Multi-step shape changes:
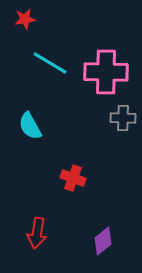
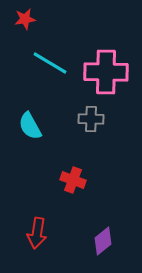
gray cross: moved 32 px left, 1 px down
red cross: moved 2 px down
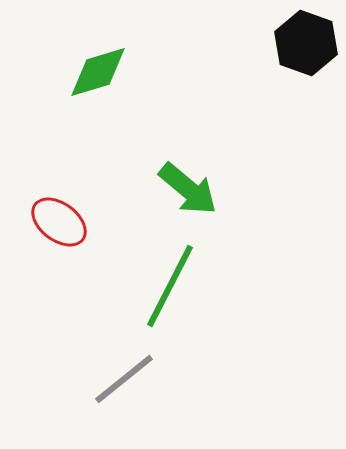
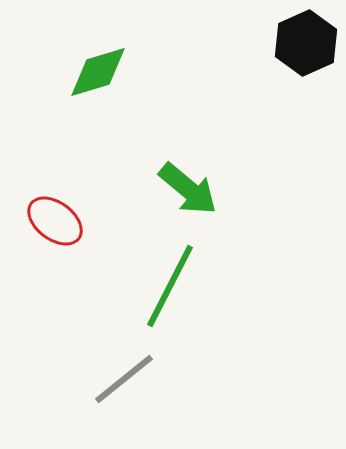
black hexagon: rotated 16 degrees clockwise
red ellipse: moved 4 px left, 1 px up
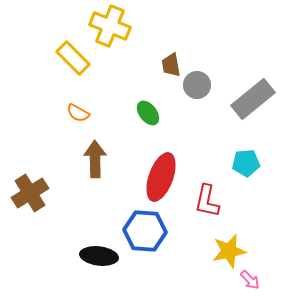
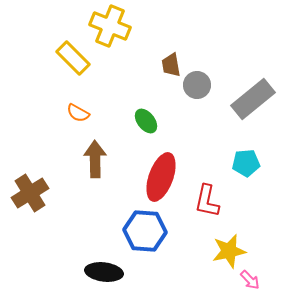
green ellipse: moved 2 px left, 8 px down
black ellipse: moved 5 px right, 16 px down
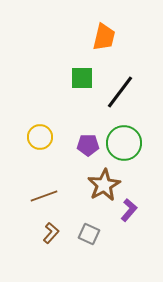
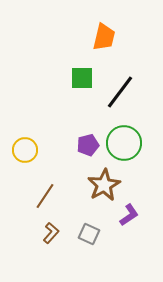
yellow circle: moved 15 px left, 13 px down
purple pentagon: rotated 15 degrees counterclockwise
brown line: moved 1 px right; rotated 36 degrees counterclockwise
purple L-shape: moved 5 px down; rotated 15 degrees clockwise
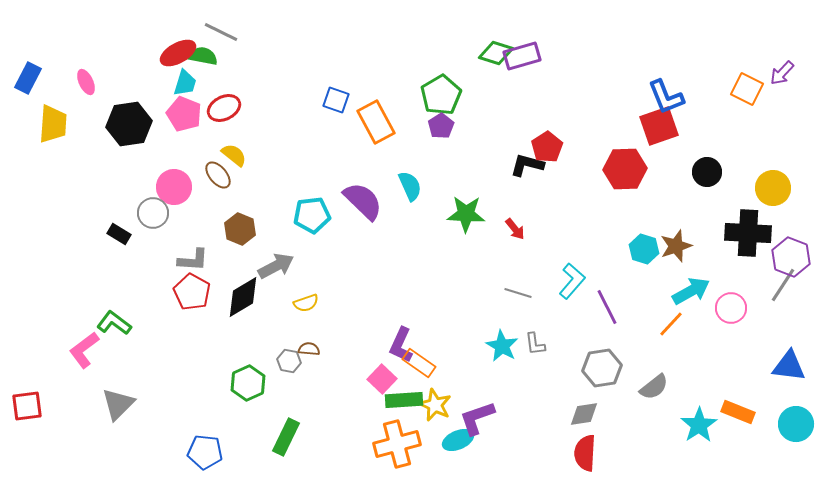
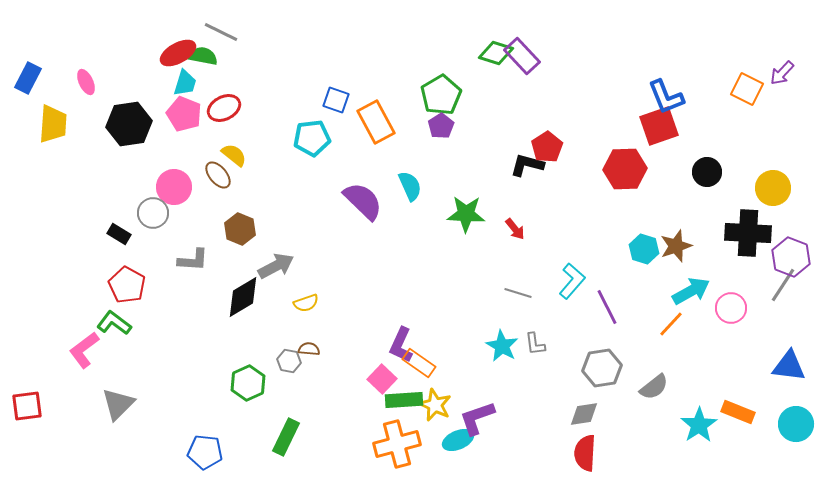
purple rectangle at (522, 56): rotated 63 degrees clockwise
cyan pentagon at (312, 215): moved 77 px up
red pentagon at (192, 292): moved 65 px left, 7 px up
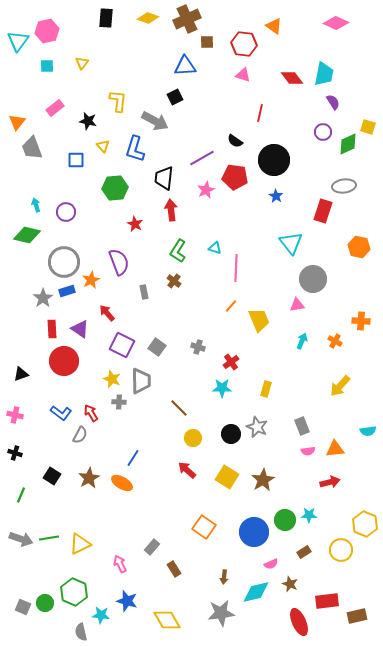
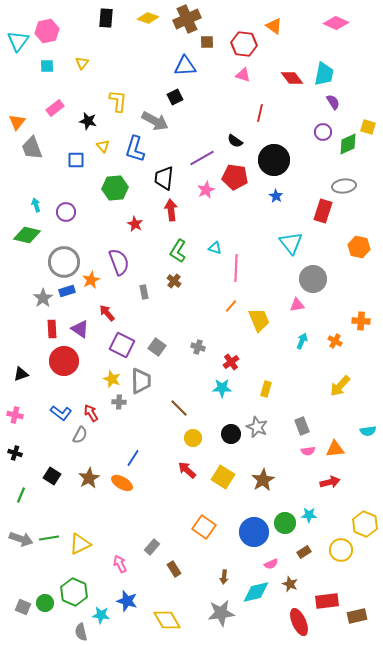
yellow square at (227, 477): moved 4 px left
green circle at (285, 520): moved 3 px down
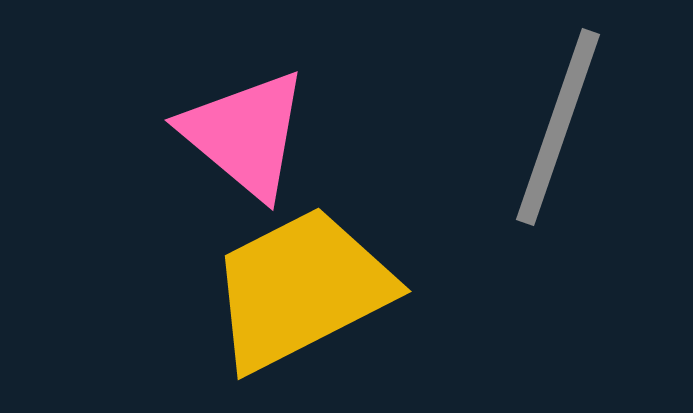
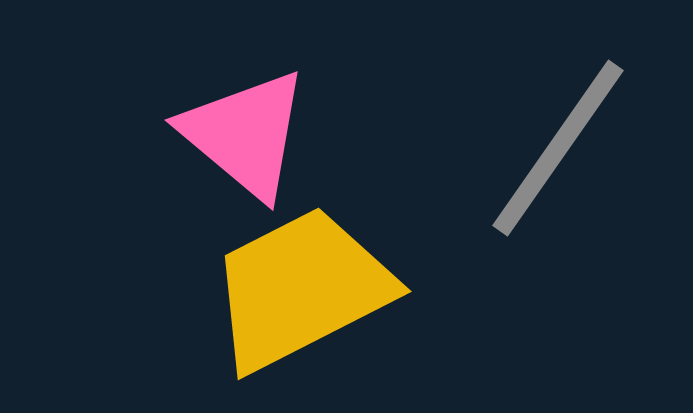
gray line: moved 21 px down; rotated 16 degrees clockwise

Task description:
Starting at the line that contains "purple L-shape: moved", transcribe each line through the last one of the entries above, exactly and without pictures.

Answer to this exercise:
purple L-shape: moved 5 px down; rotated 15 degrees clockwise
purple rectangle at (522, 56): rotated 63 degrees clockwise
cyan pentagon at (312, 215): moved 77 px up
red pentagon at (192, 292): moved 65 px left, 7 px up
yellow square at (227, 477): moved 4 px left
green circle at (285, 520): moved 3 px down
gray line: moved 21 px down; rotated 16 degrees clockwise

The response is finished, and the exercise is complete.